## WHAT NEEDS TO BE DONE
Take the entries below and print, exactly, the stretch from the line containing "pink star: (35, 81) -> (47, 191), moved" through the line containing "pink cross: (97, 32) -> (81, 26), moved", both included.

**** EXERCISE MATERIAL ****

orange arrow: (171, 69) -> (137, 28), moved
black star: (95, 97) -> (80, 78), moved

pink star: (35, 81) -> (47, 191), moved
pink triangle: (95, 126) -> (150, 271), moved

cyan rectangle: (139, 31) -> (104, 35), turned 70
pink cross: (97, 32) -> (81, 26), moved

****
**** EXERCISE MATERIAL ****

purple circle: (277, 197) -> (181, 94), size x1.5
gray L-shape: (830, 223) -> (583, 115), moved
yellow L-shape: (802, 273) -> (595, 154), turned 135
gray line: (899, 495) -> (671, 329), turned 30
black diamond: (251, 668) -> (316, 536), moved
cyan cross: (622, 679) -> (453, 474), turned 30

****
**** EXERCISE MATERIAL ****

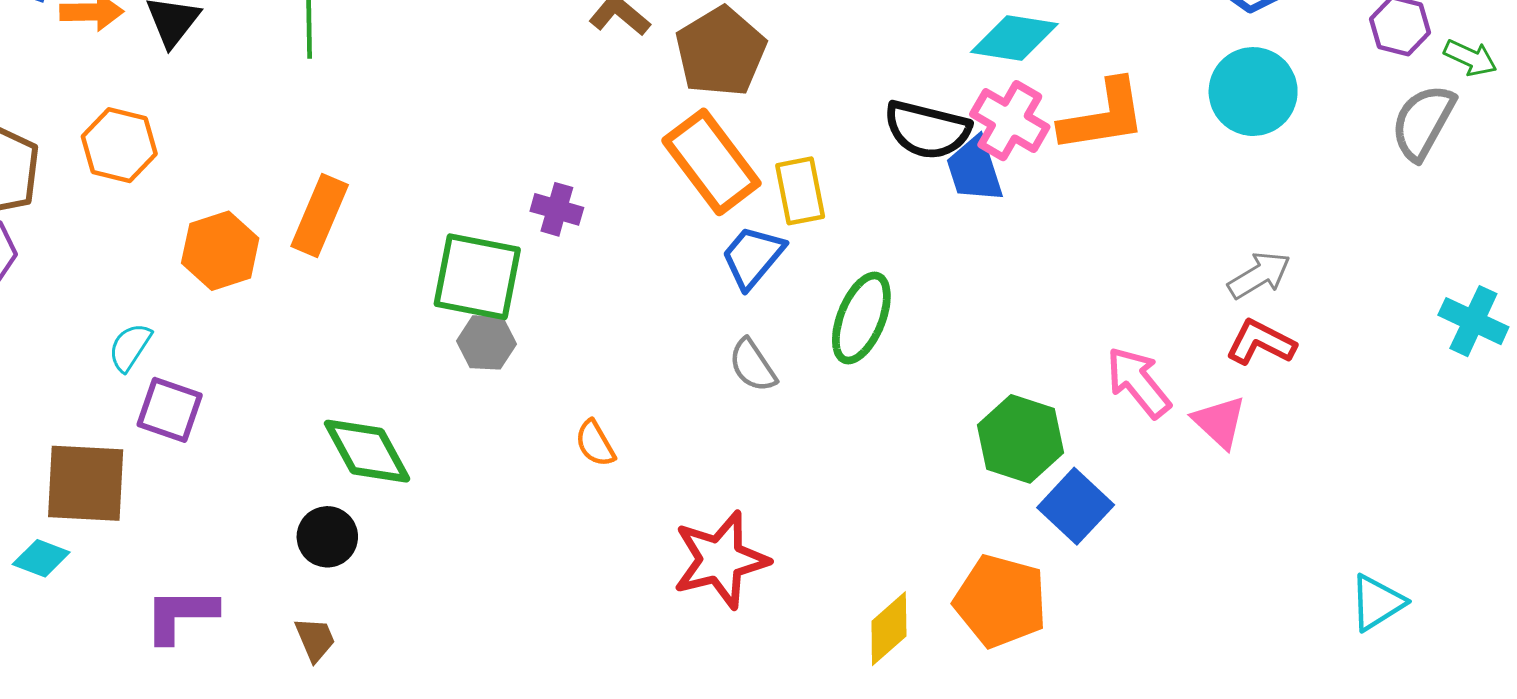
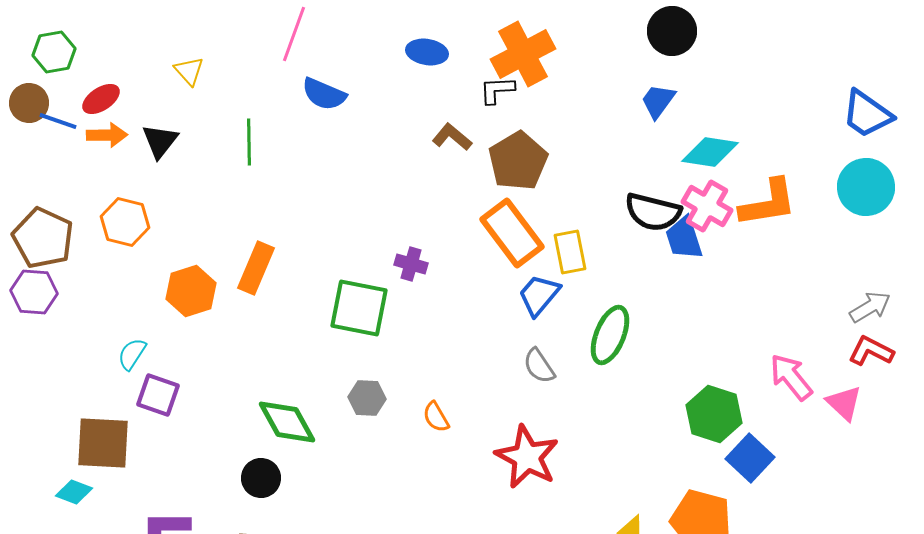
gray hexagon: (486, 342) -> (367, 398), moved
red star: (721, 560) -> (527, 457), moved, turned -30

****

## EXERCISE RESULT
pink star: (35, 81) -> (47, 191), moved
pink triangle: (95, 126) -> (150, 271), moved

cyan rectangle: (139, 31) -> (104, 35), turned 70
pink cross: (97, 32) -> (81, 26), moved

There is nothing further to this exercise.